## TASK ITEM
Instruction for the entries that follow: retype exactly the lines from the line with "trolley: (177, 86) -> (186, 240), moved" to the line with "school desk: (99, 222) -> (409, 336), moved", both included, and omit all others.

## PROVIDED DATA
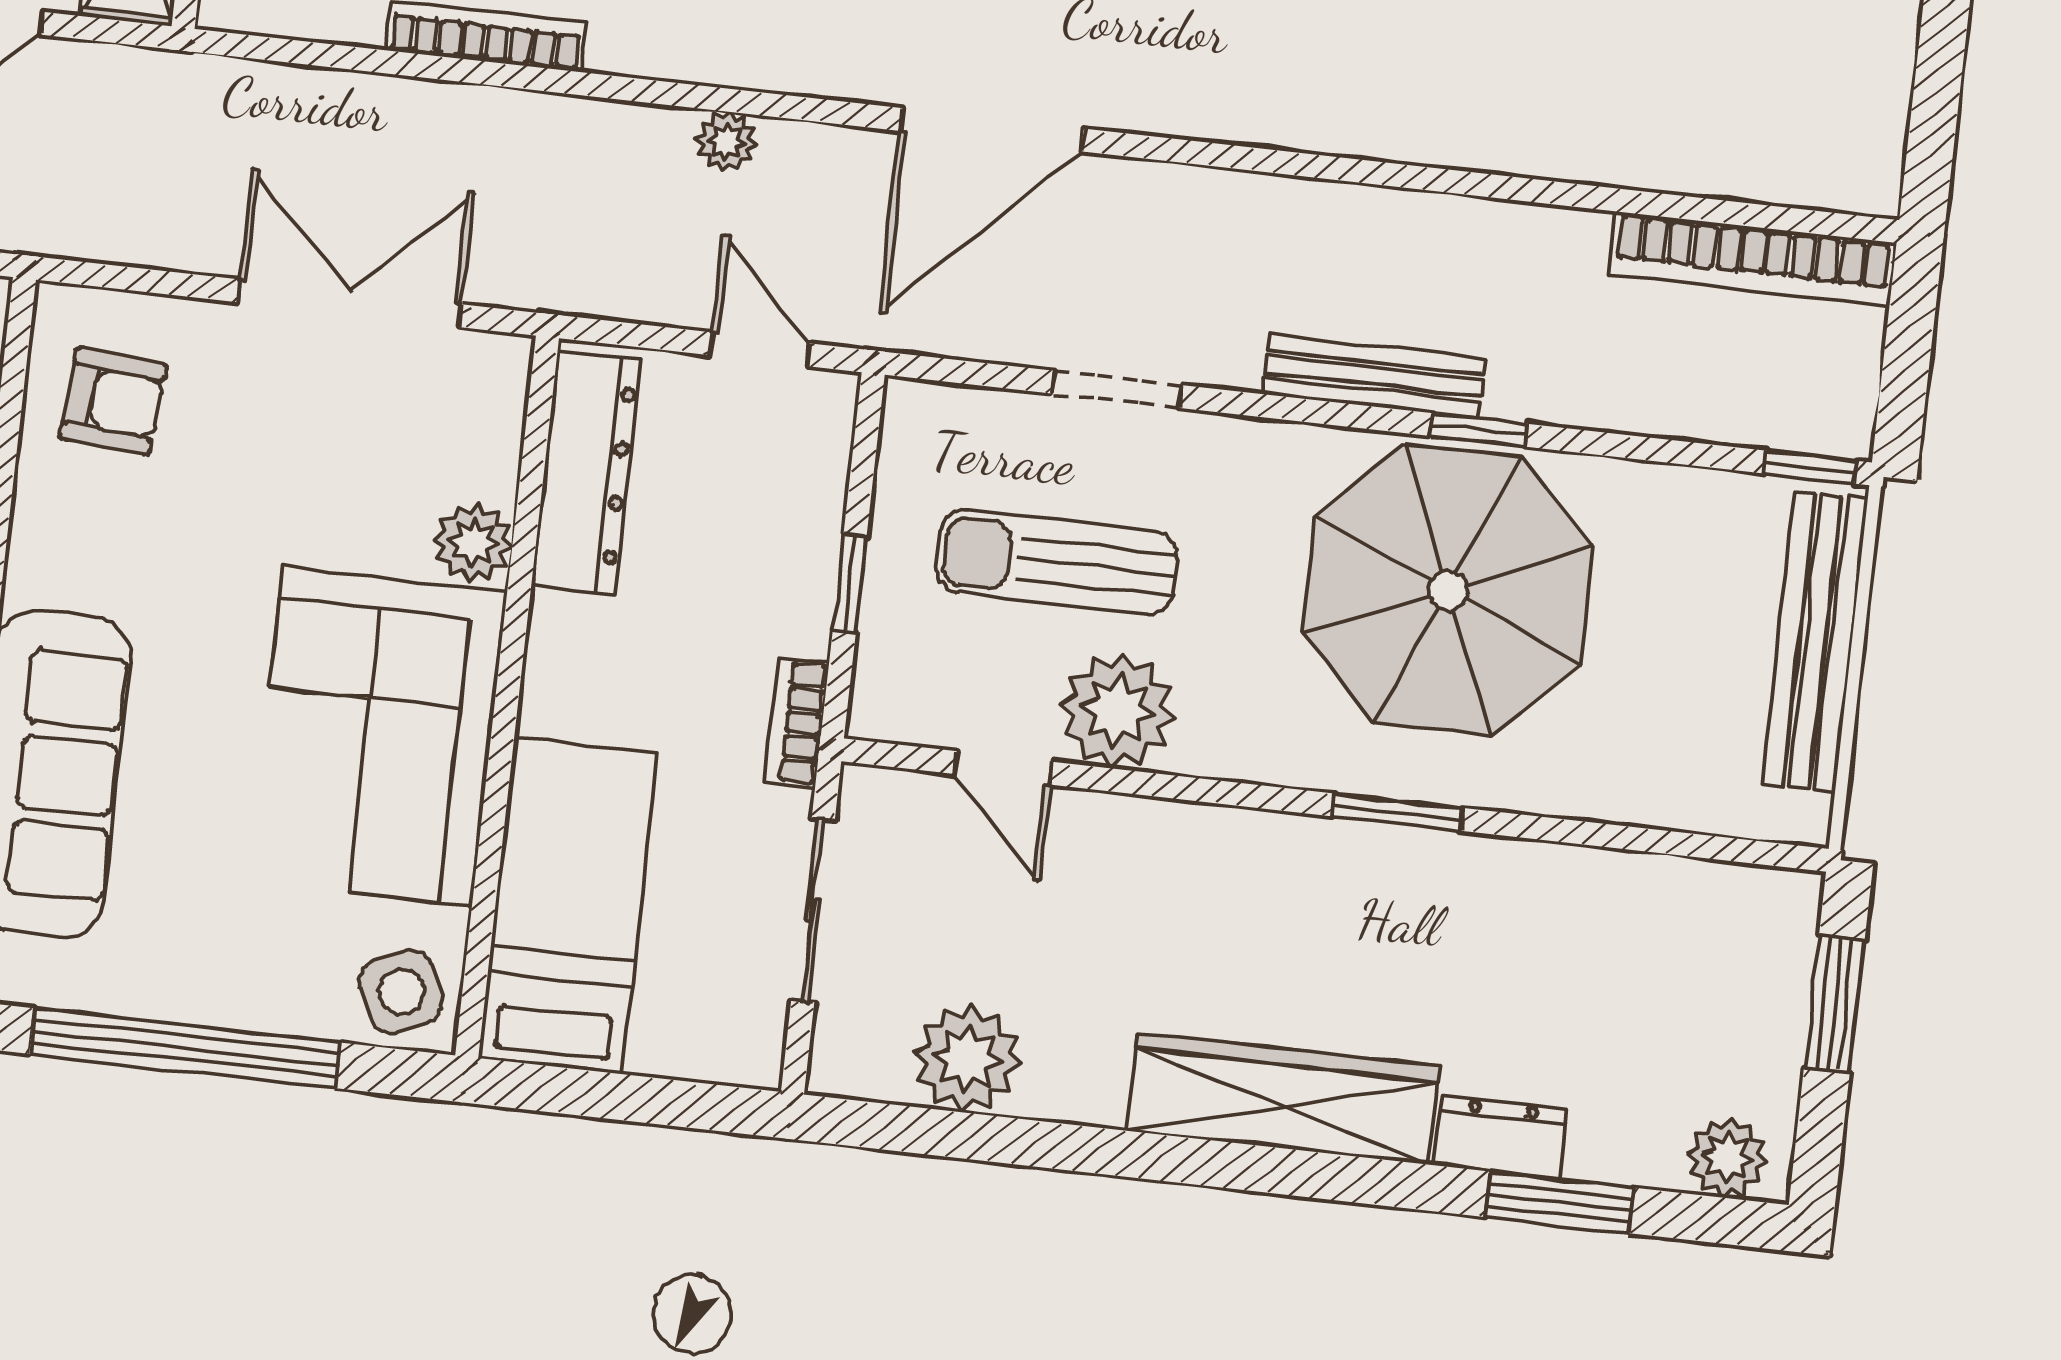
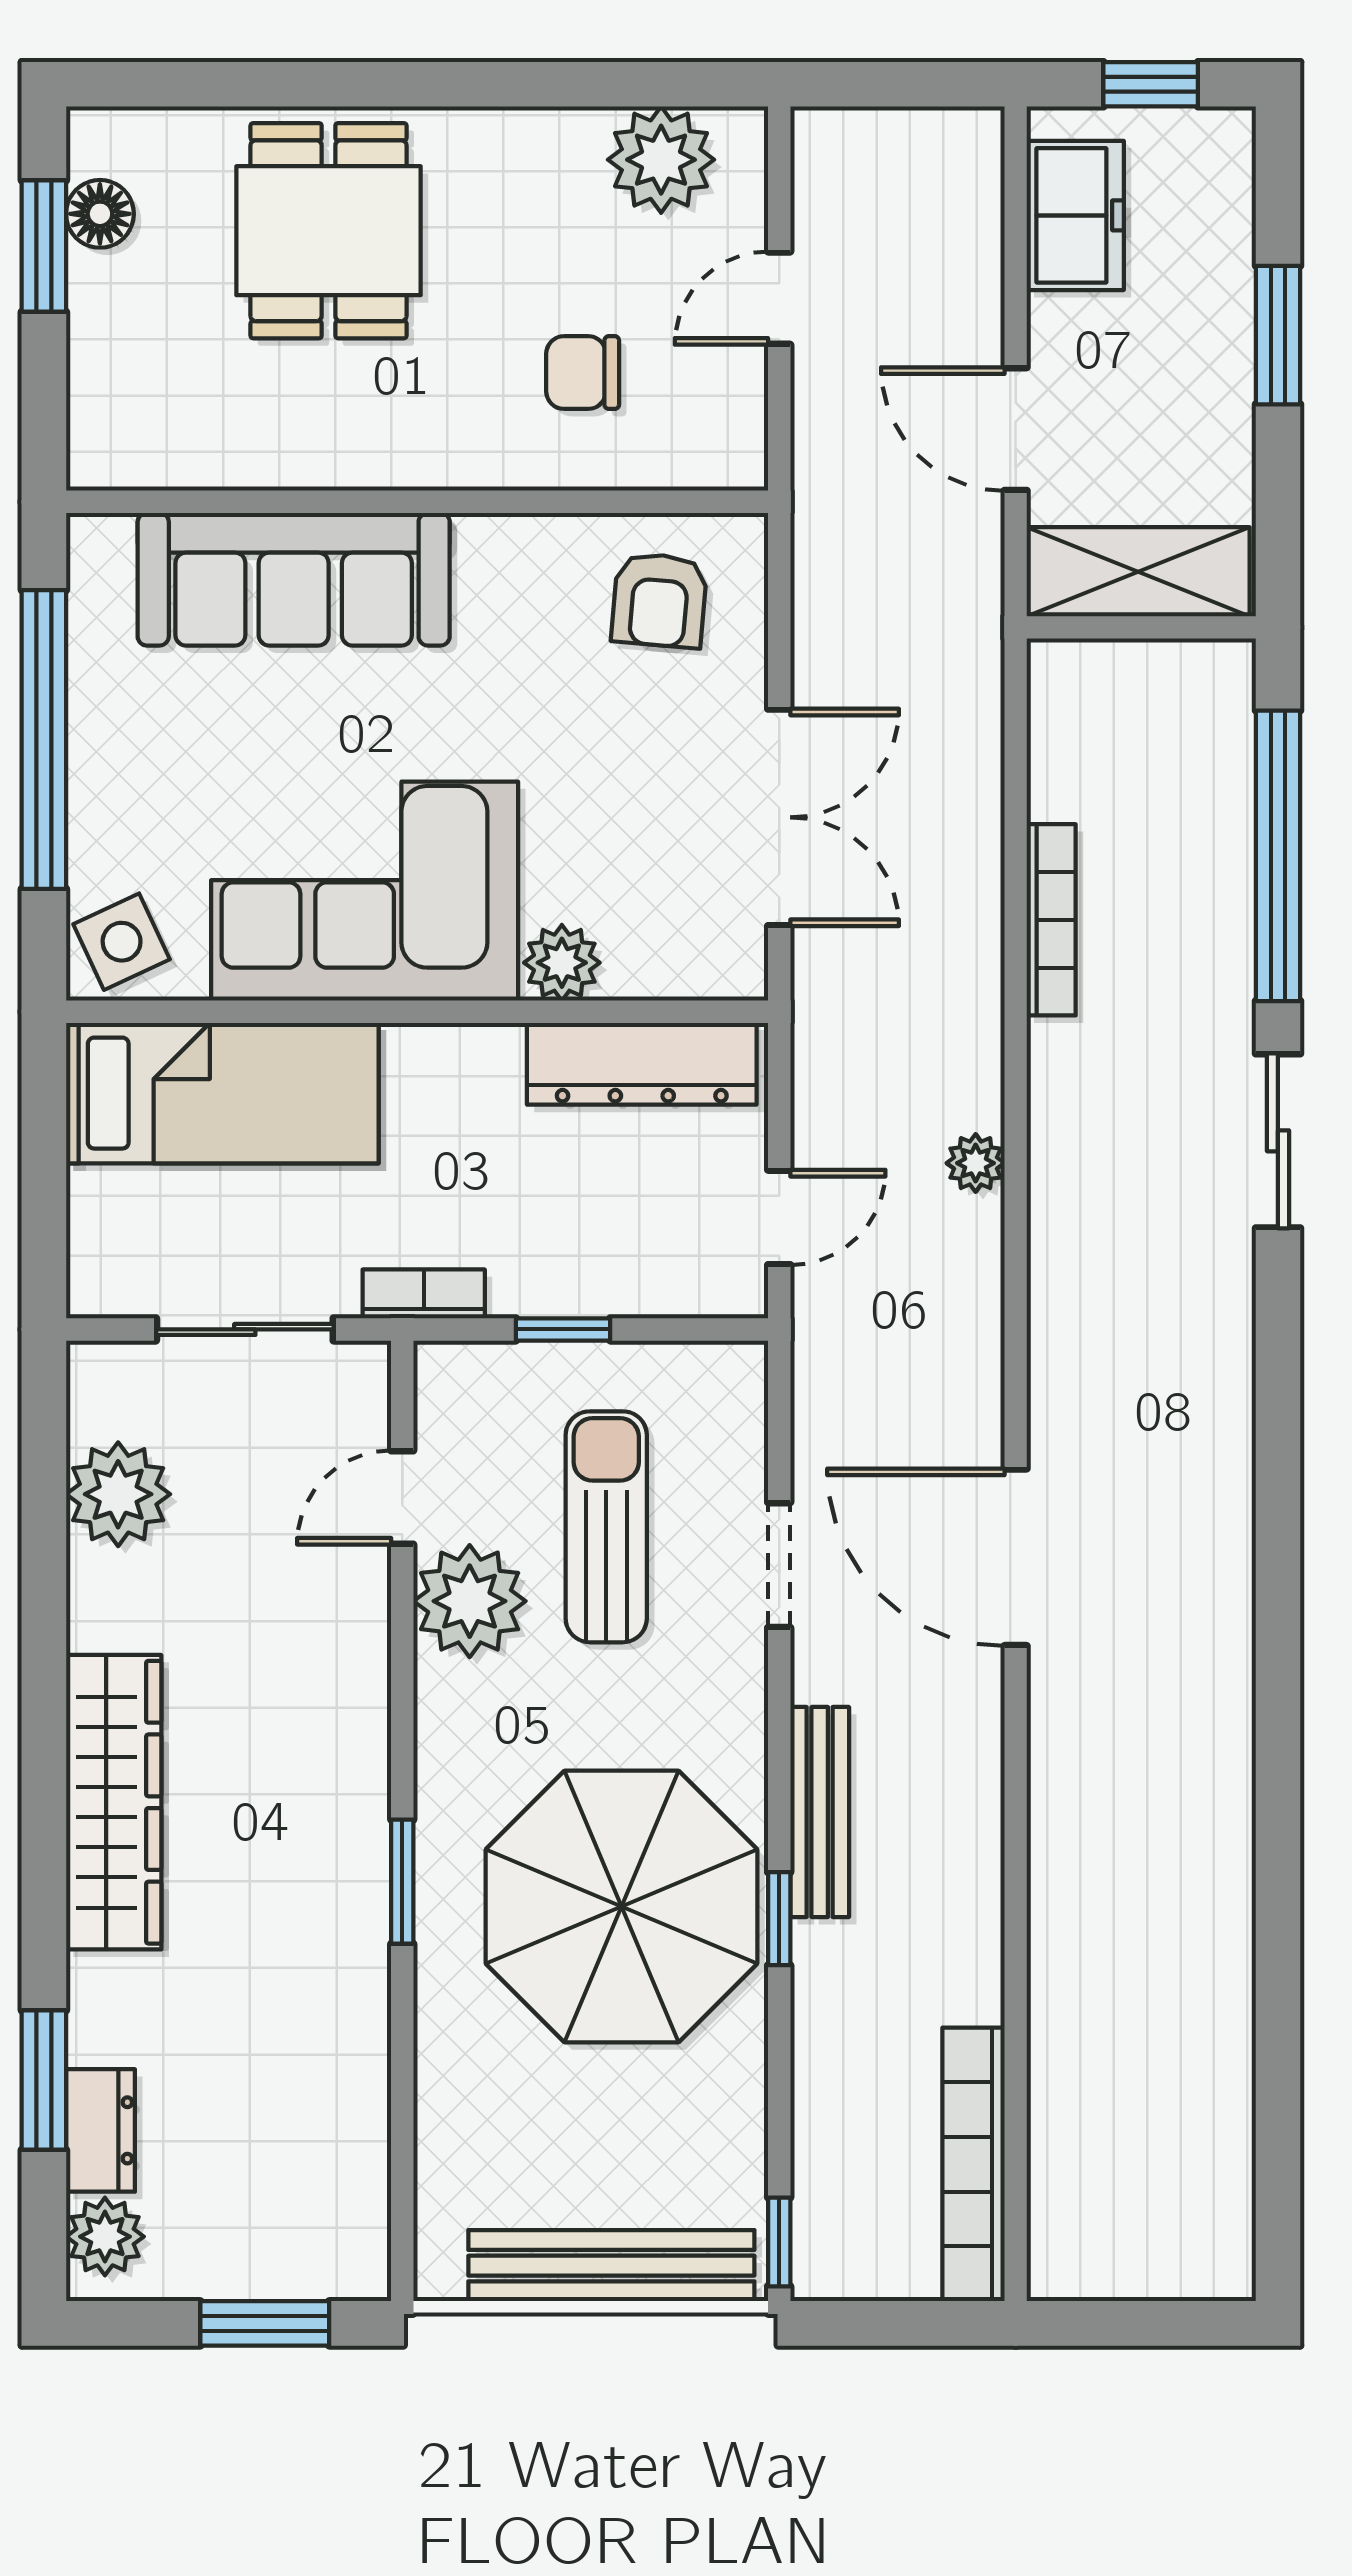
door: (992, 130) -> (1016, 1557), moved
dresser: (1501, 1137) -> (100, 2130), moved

==

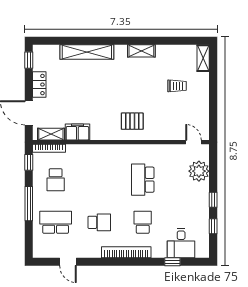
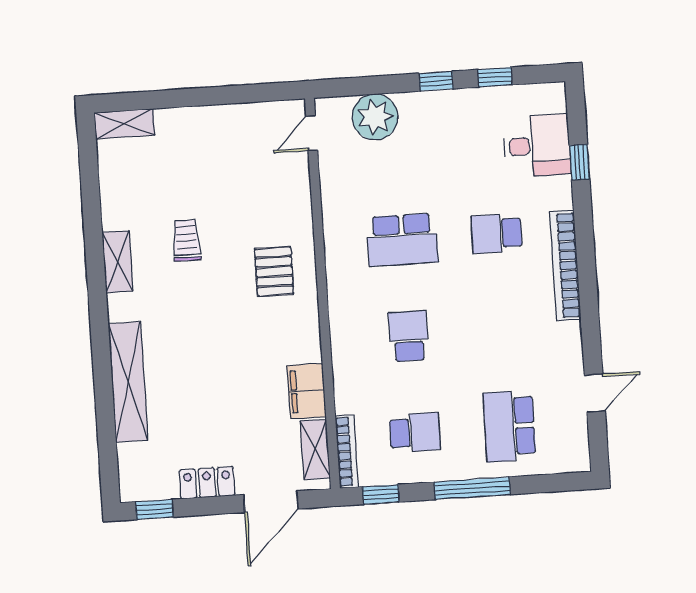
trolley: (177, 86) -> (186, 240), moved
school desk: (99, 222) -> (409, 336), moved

...

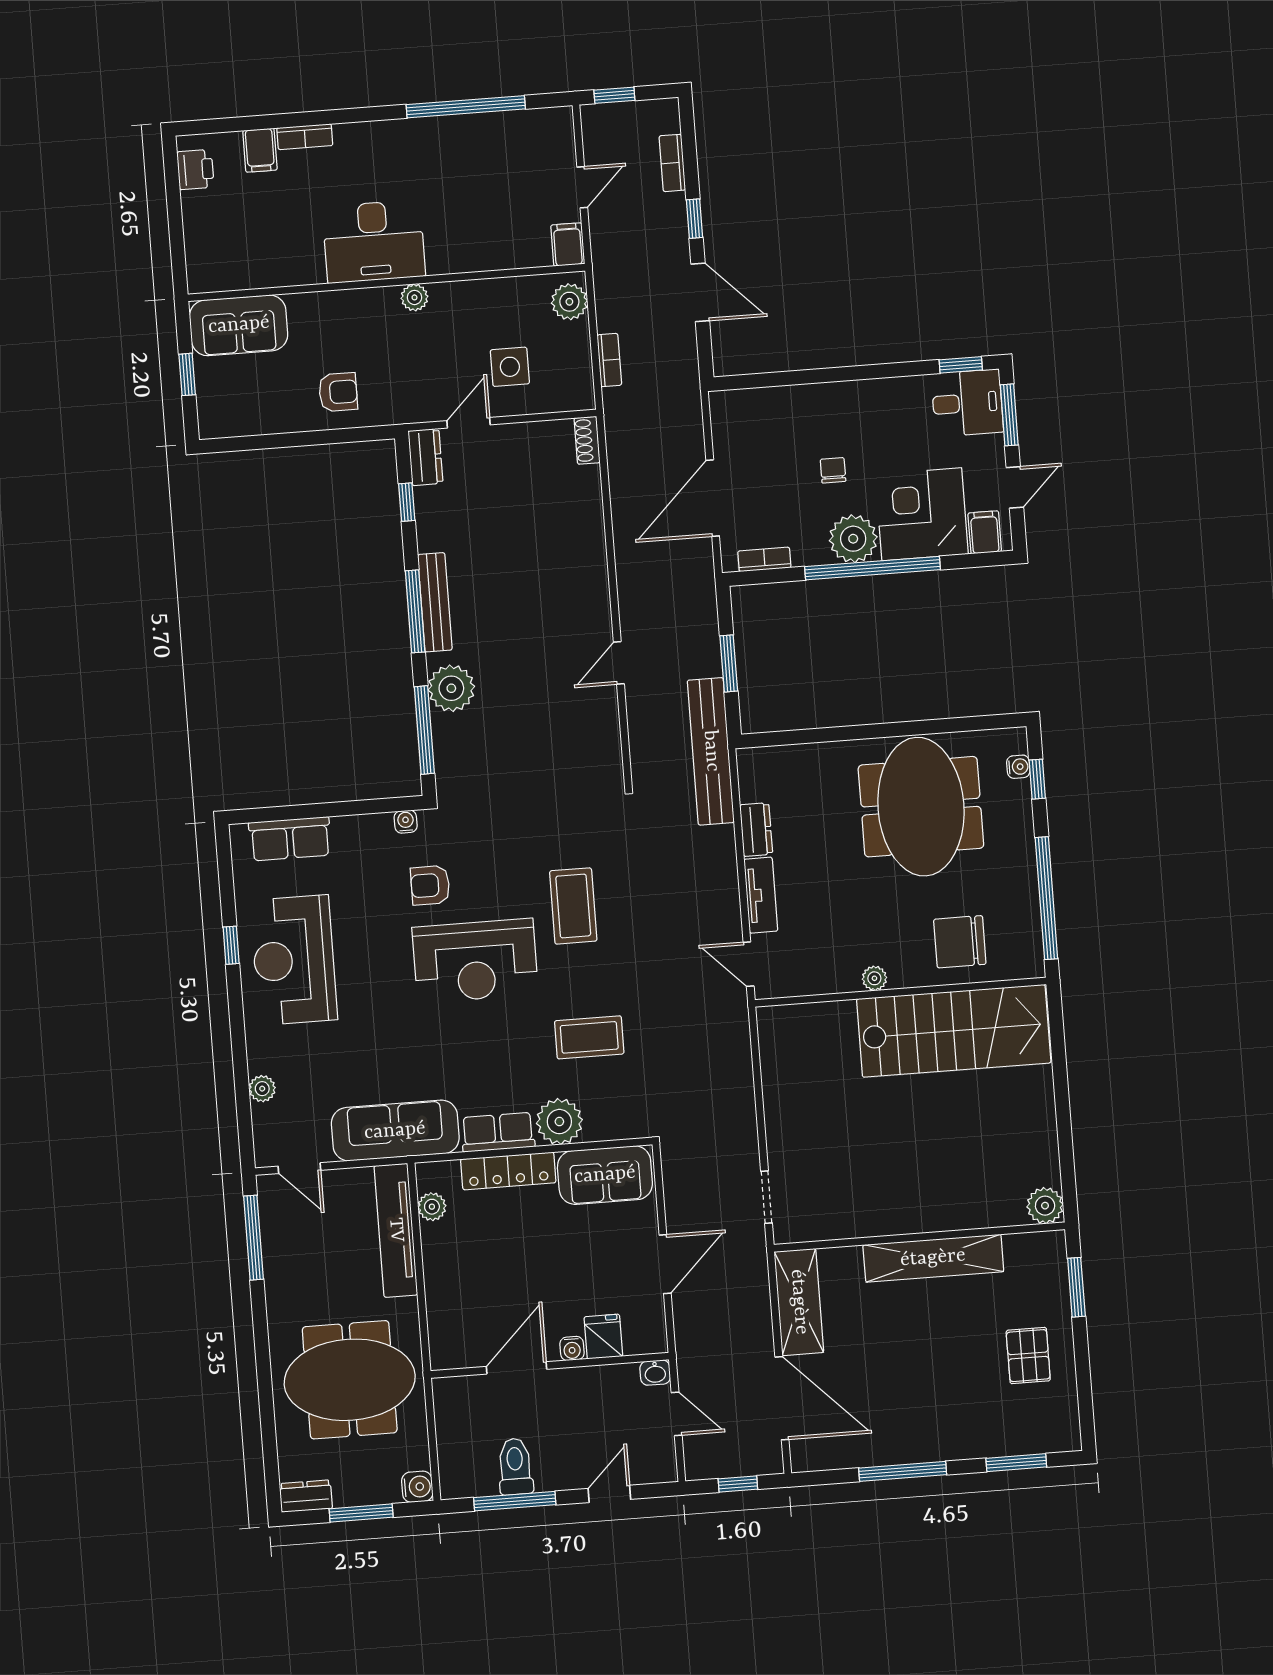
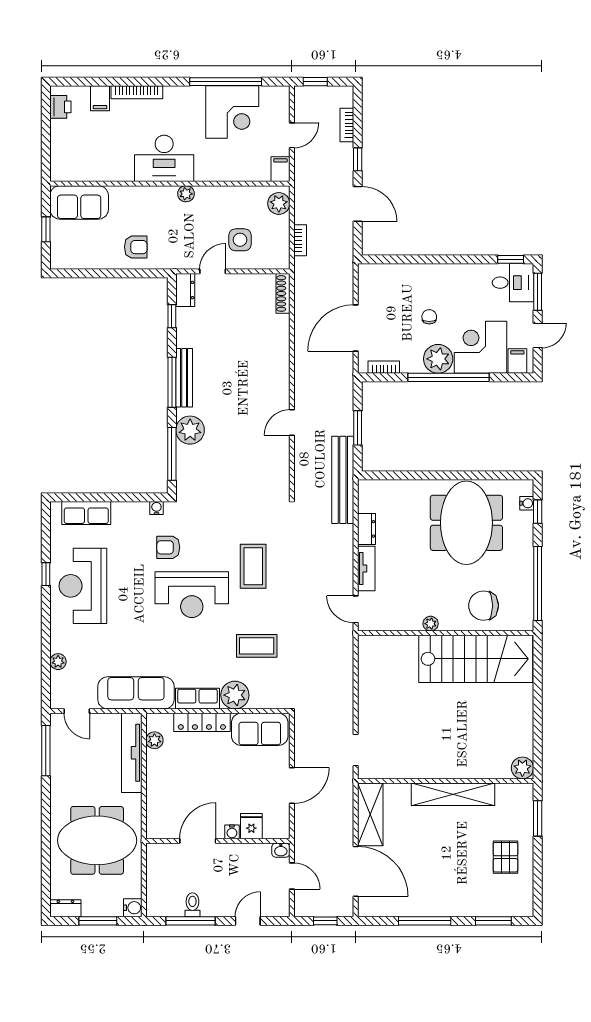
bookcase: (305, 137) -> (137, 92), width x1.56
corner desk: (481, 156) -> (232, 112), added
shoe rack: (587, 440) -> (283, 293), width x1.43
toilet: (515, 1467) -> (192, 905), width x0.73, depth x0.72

## YOUR RESPONSE
trolley: (177, 86) -> (186, 240), moved
school desk: (99, 222) -> (409, 336), moved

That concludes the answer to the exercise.